**Prompt:** Give the data below again exactly, and drop each picture from it.

**Source material:**
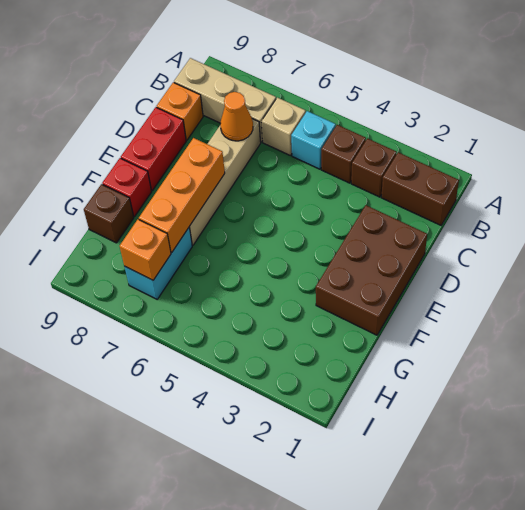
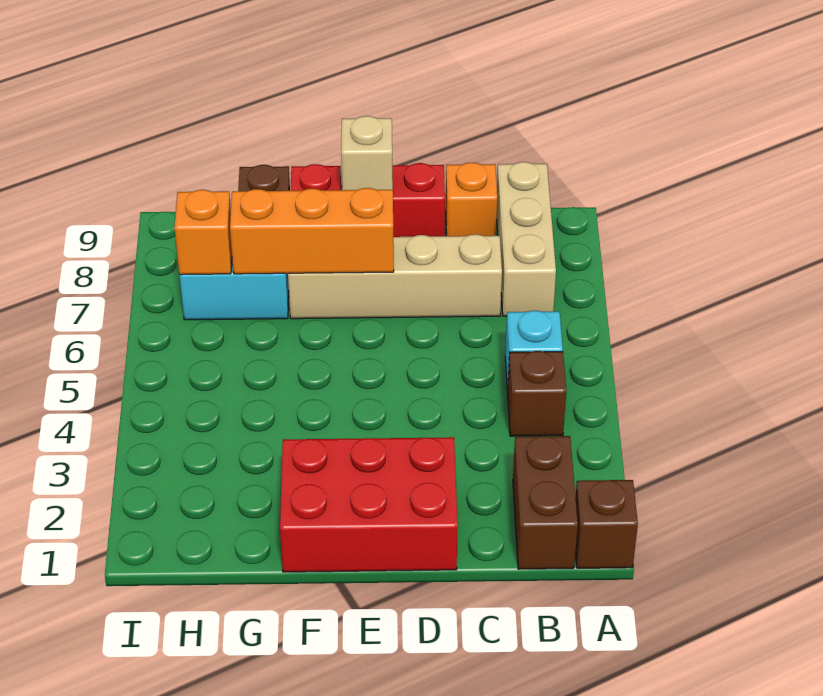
brown brick B3 level 1 -> brown brick A1 level 1
tan brick B6 level 1 -> tan brick E9 level 2
orange cone C7 level 2 -> none
brown brick D1:F2 level 1 -> red brick D1:F2 level 1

**Written solution:**
brown brick B3 level 1 -> brown brick A1 level 1
tan brick B6 level 1 -> tan brick E9 level 2
orange cone C7 level 2 -> none
brown brick D1:F2 level 1 -> red brick D1:F2 level 1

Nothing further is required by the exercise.